→ What to work on
As soon as the line containing "red 1x3 plate [491,267,569,346]" appears in the material below, start returning lines exactly, and end with the line containing "black 1x2 brick [540,264,611,344]".

→ Records for this exercise

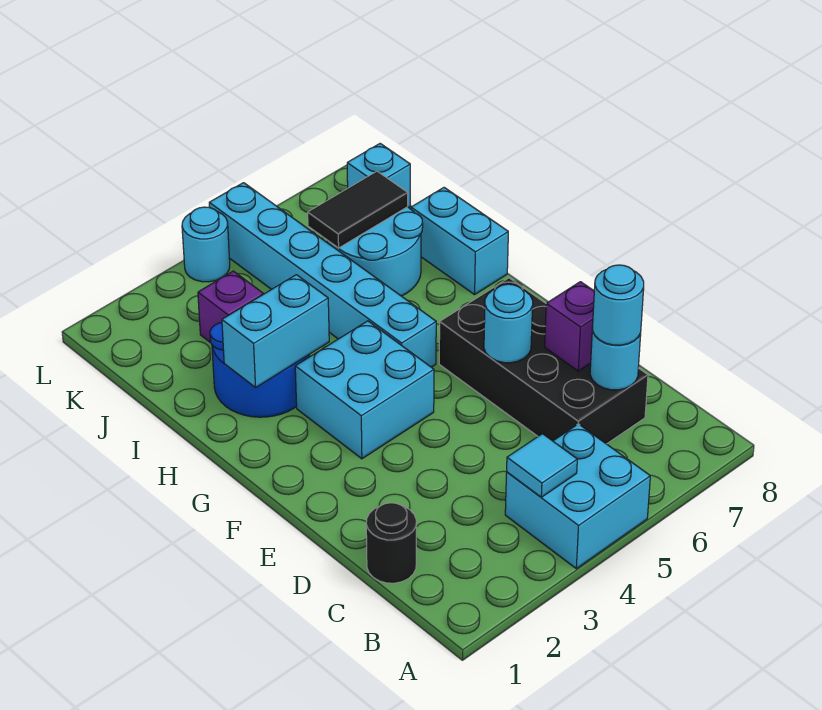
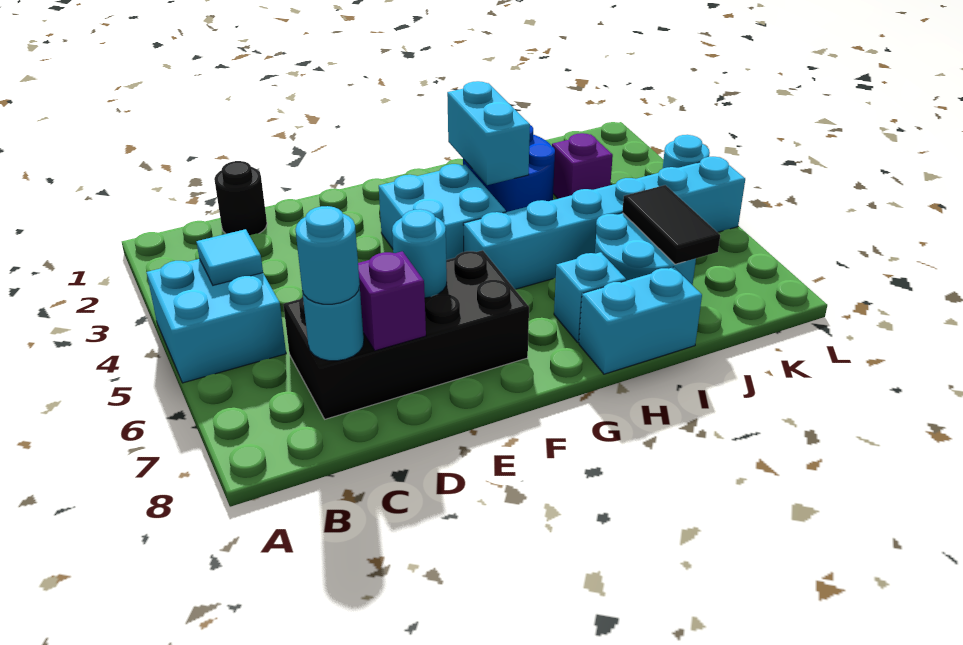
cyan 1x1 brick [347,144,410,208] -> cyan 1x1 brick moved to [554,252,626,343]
* * *
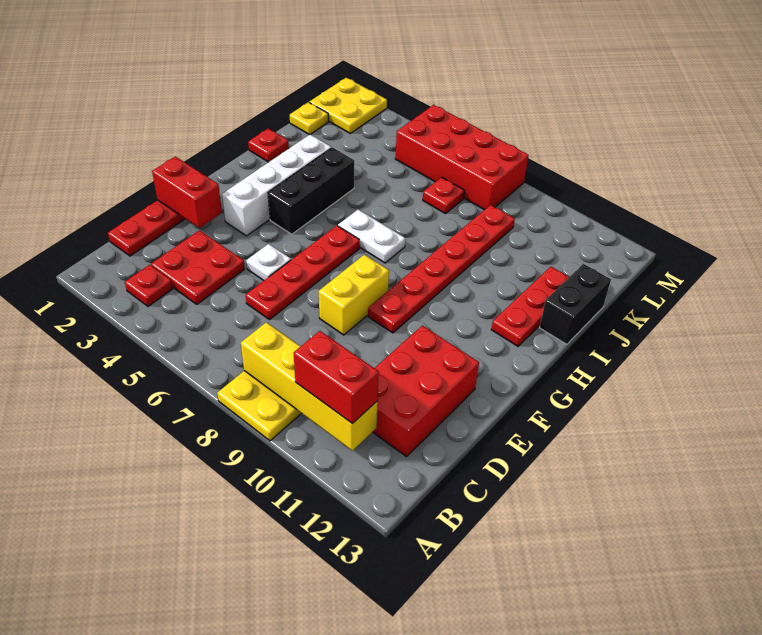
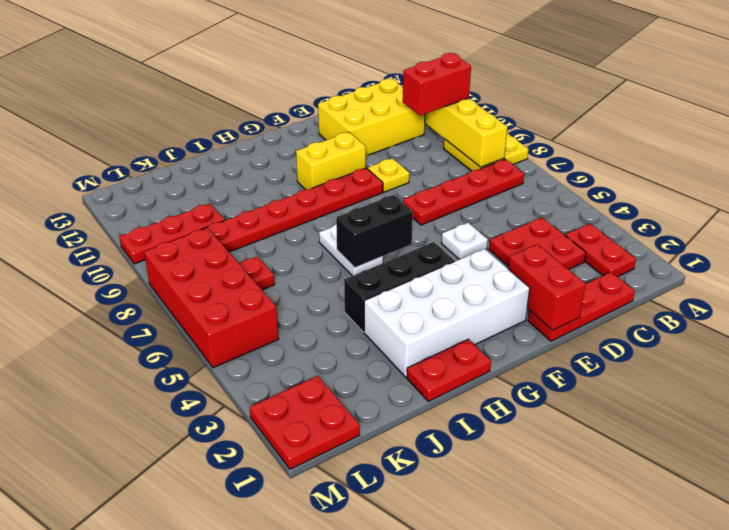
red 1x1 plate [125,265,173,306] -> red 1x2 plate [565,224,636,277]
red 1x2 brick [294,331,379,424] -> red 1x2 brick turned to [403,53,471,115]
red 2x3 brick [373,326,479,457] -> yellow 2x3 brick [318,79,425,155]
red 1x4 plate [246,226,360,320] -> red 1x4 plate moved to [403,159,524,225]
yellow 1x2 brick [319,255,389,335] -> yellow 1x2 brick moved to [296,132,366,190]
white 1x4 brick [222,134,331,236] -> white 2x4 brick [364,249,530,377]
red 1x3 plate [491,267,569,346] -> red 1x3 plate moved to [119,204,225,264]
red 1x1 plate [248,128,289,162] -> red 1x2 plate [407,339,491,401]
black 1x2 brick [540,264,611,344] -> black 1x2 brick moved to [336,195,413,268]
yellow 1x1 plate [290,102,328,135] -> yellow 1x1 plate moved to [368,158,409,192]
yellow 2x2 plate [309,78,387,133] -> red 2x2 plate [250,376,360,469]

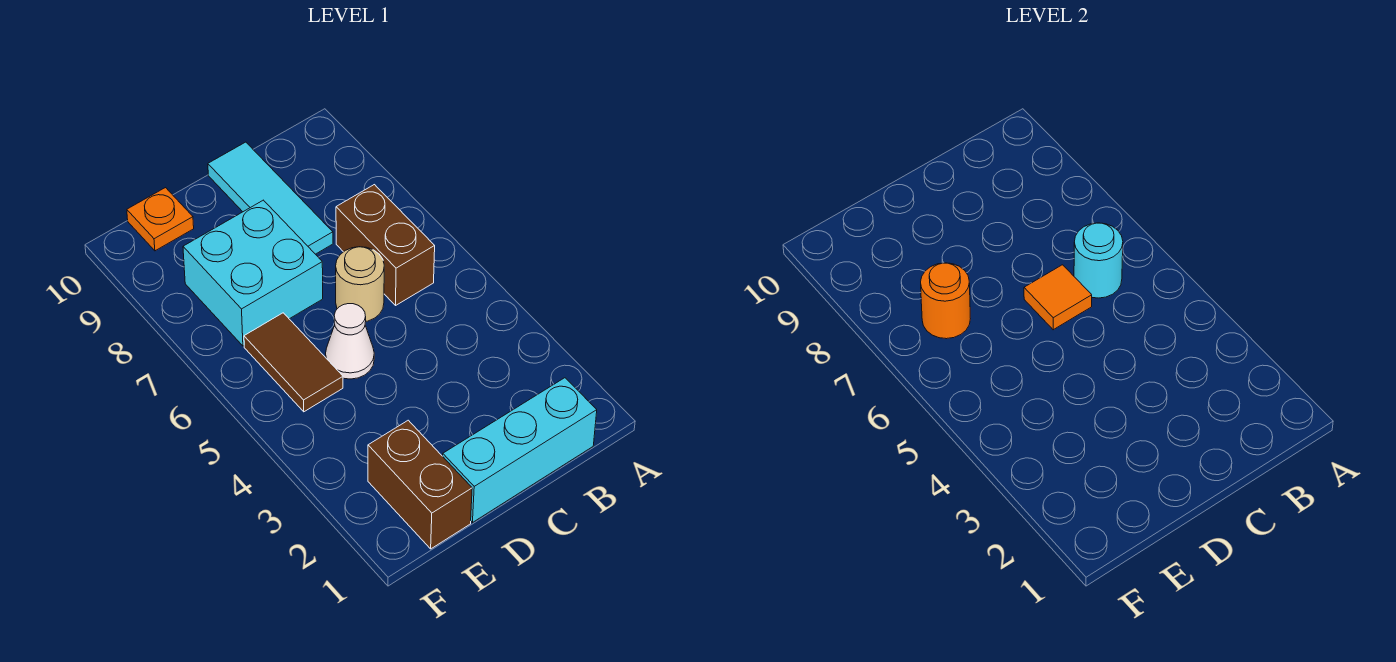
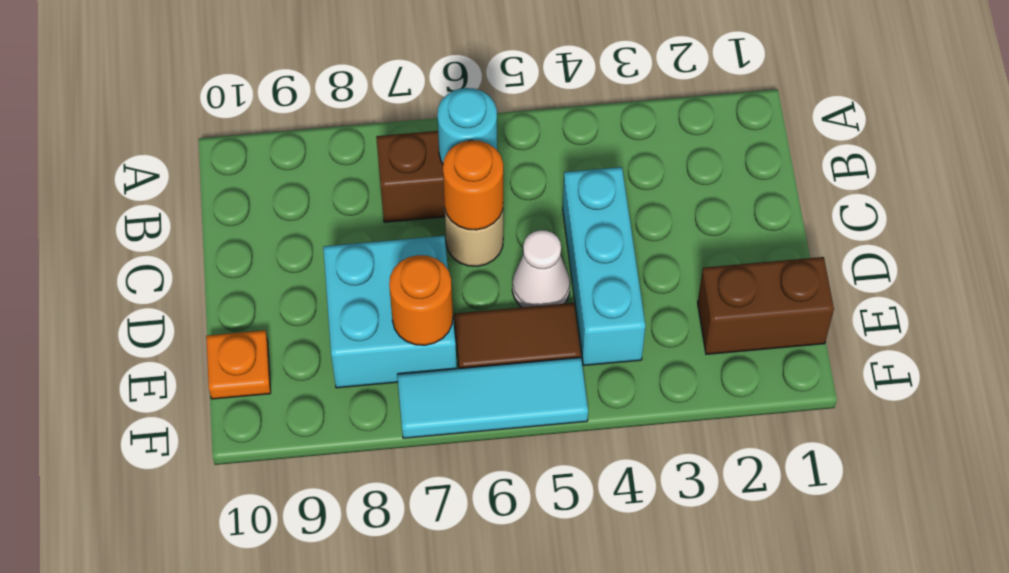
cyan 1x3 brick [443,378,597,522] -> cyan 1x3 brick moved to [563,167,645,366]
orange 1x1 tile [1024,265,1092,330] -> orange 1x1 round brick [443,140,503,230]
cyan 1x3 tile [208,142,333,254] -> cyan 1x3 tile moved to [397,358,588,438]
...
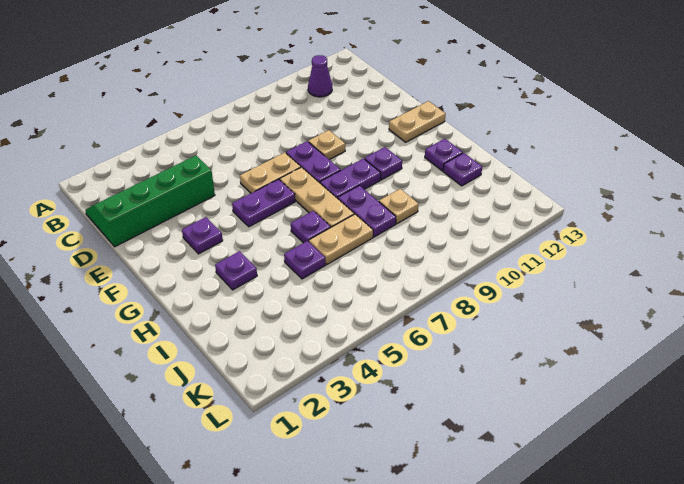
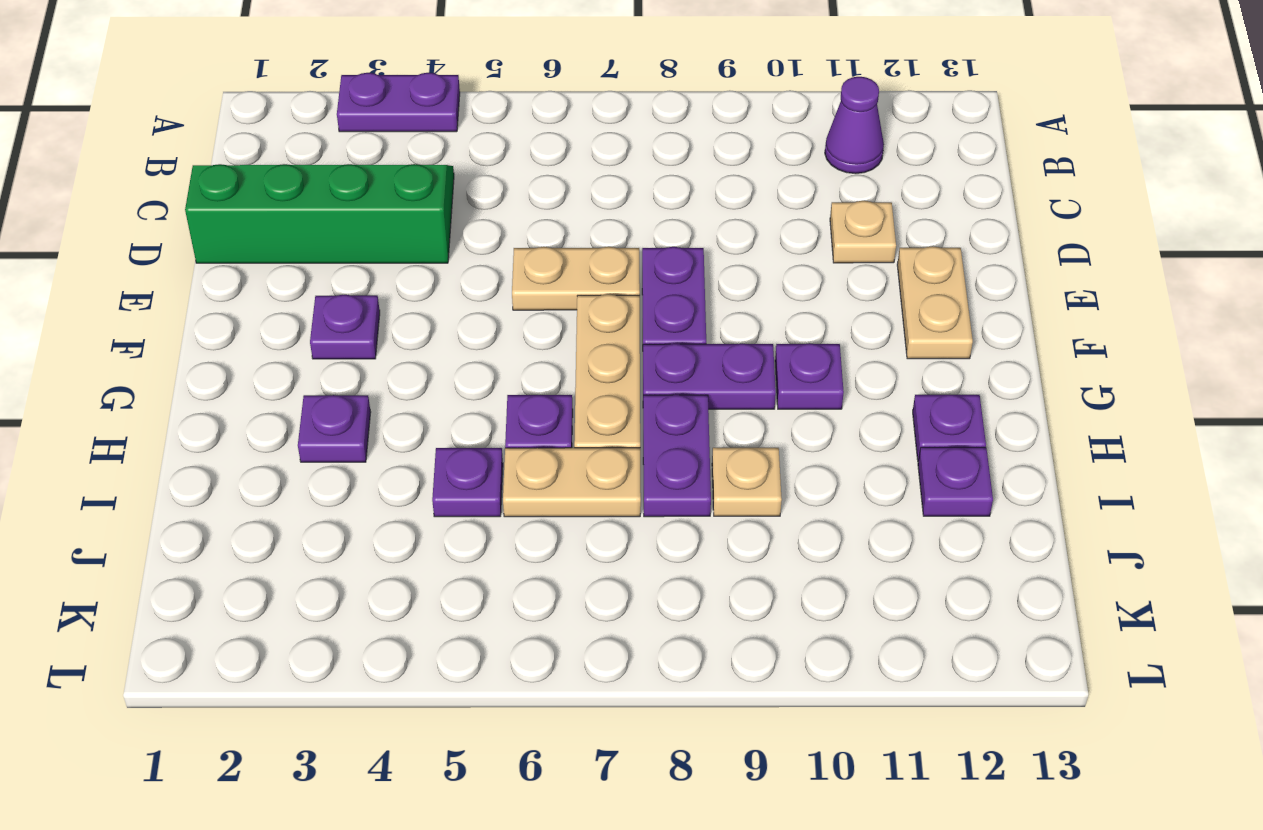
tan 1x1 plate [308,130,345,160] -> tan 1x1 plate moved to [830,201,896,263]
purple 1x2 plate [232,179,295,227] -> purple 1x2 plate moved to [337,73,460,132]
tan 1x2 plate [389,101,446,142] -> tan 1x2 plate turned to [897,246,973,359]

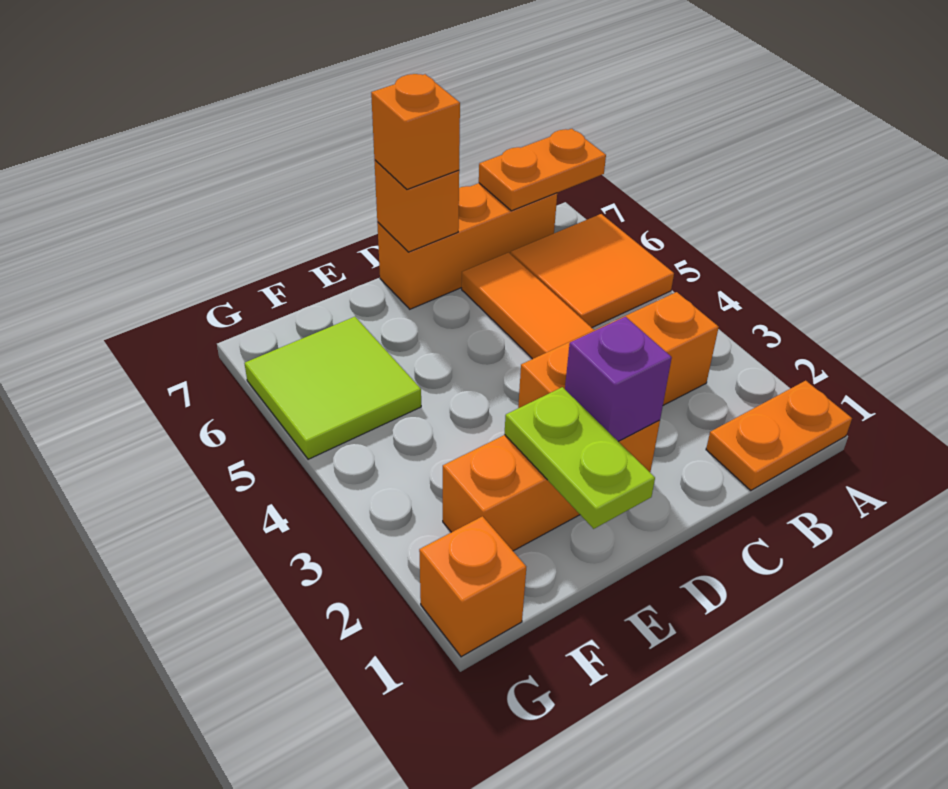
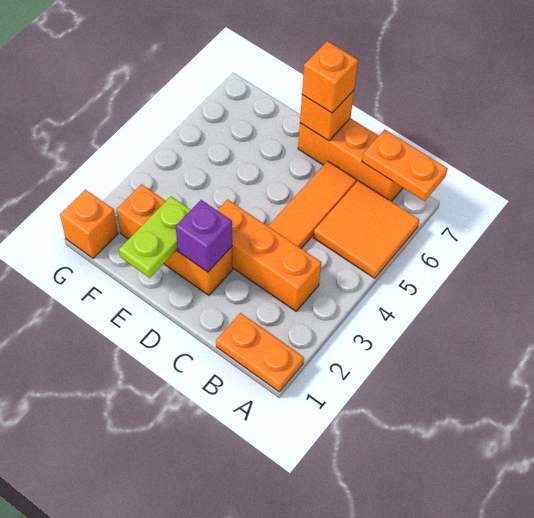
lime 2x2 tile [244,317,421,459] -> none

→ Response
red 1x3 plate [491,267,569,346] -> red 1x3 plate moved to [119,204,225,264]
red 1x1 plate [248,128,289,162] -> red 1x2 plate [407,339,491,401]
black 1x2 brick [540,264,611,344] -> black 1x2 brick moved to [336,195,413,268]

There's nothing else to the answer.